== EXERCISE DESCRIPTION ==
Could you count the lines in the listing that include the word "yellow"? Give only the number.

== INPUT RECORDS ==
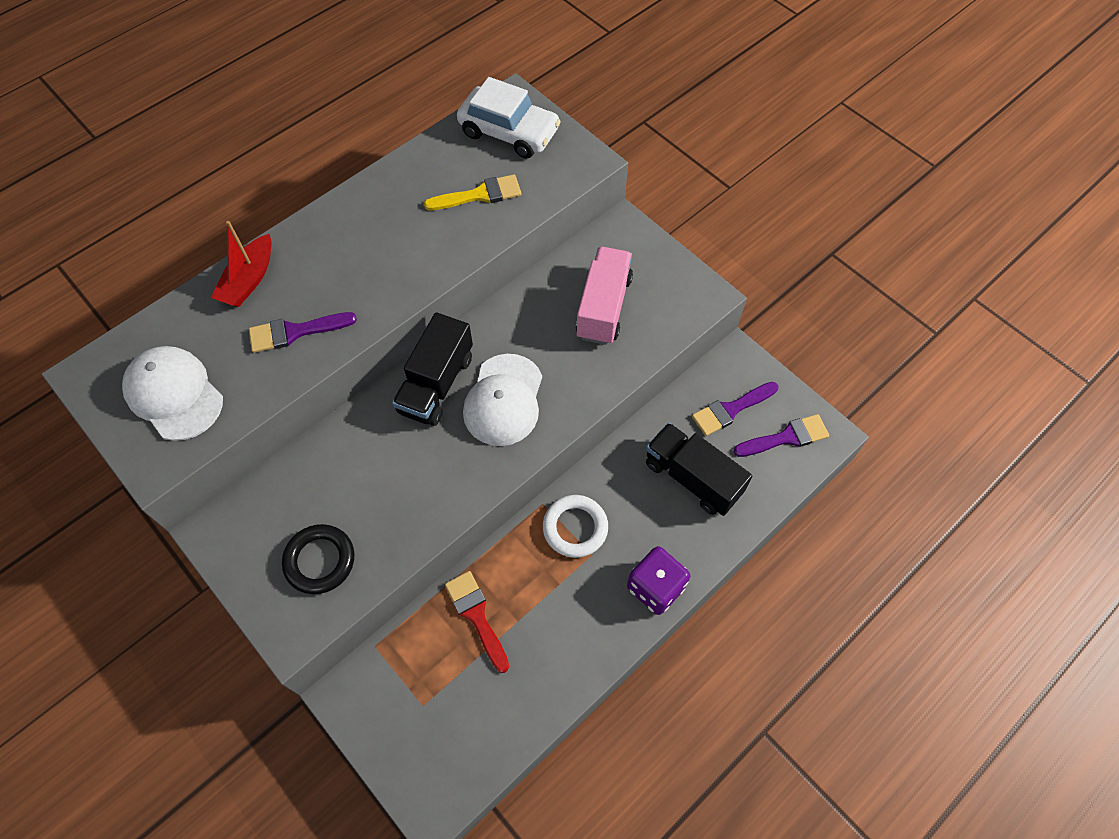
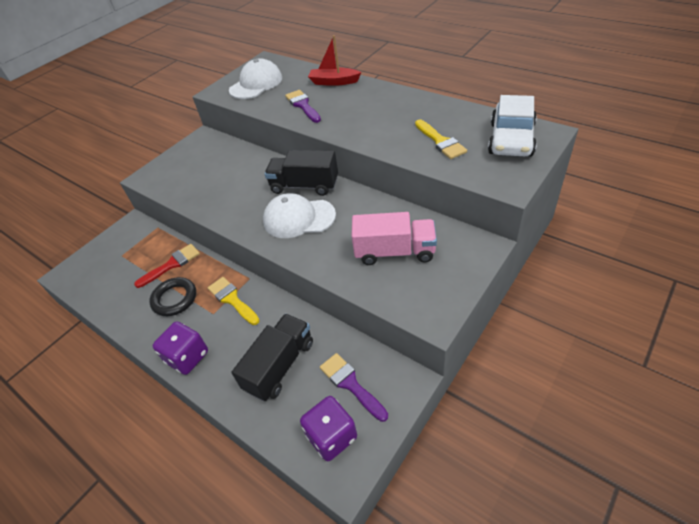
camera: 85 degrees right, 15 degrees down
(320, 561) = (184, 174): black ring -> black ring (174, 299)
(575, 528) = (232, 299): white ring -> yellow brush
(786, 437) = (332, 436): purple brush -> purple dice

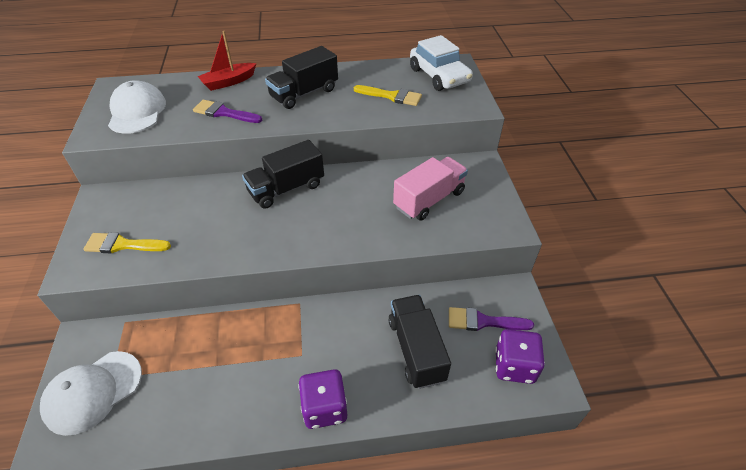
camera: 50 degrees left, 0 degrees up
(172, 264) = (195, 344): red brush -> none
(174, 299) = (242, 371): black ring -> none
(232, 299) = (306, 331): yellow brush -> yellow brush (123, 245)
(299, 218) = (317, 217): white cap -> white cap (93, 392)
(374, 111) = (304, 93): none -> black truck

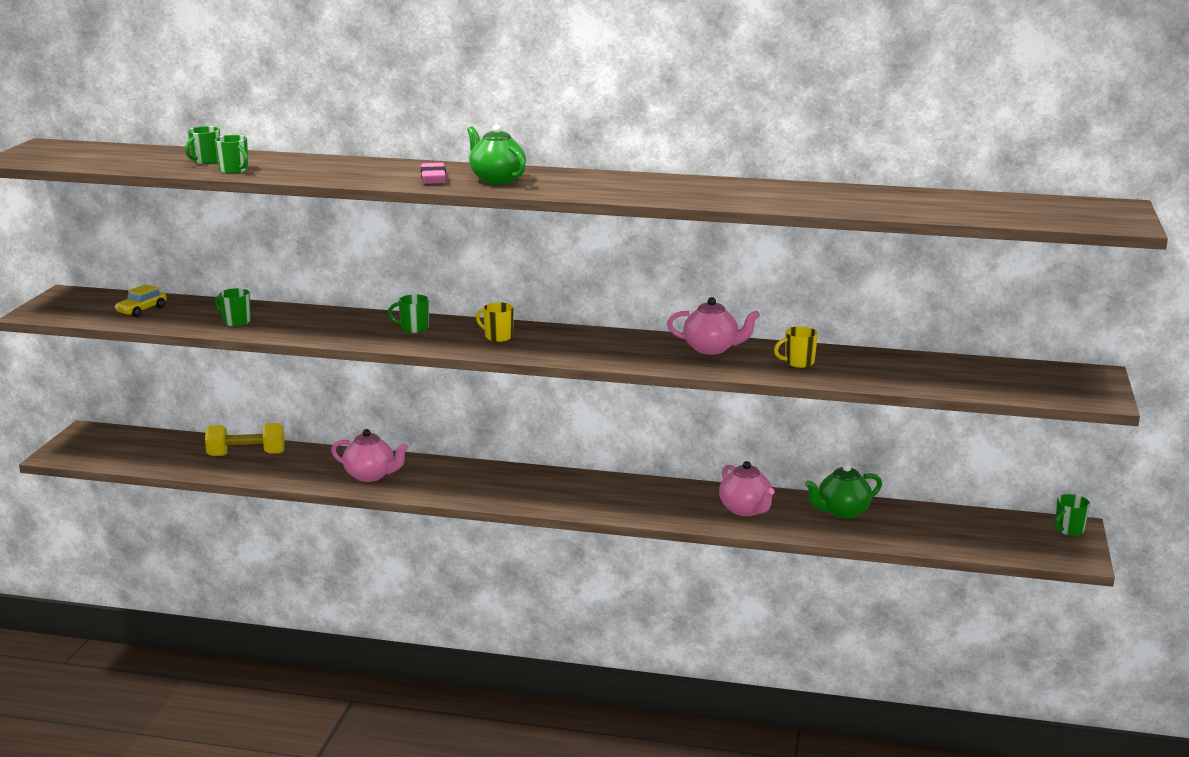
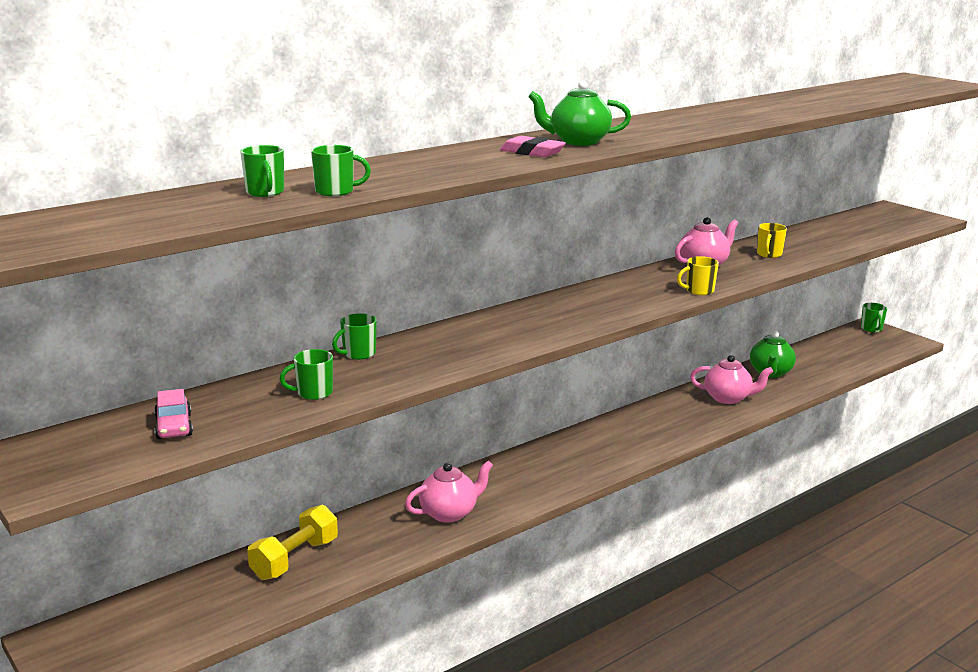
camera: 50 degrees left, 0 degrees up
(142, 310) = (174, 426): yellow car -> pink car
(413, 328) = (482, 332): green mug -> green mug (358, 354)
(498, 337) = (561, 312): yellow mug -> yellow mug (699, 291)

== RESULT OF THIS TASK ==
4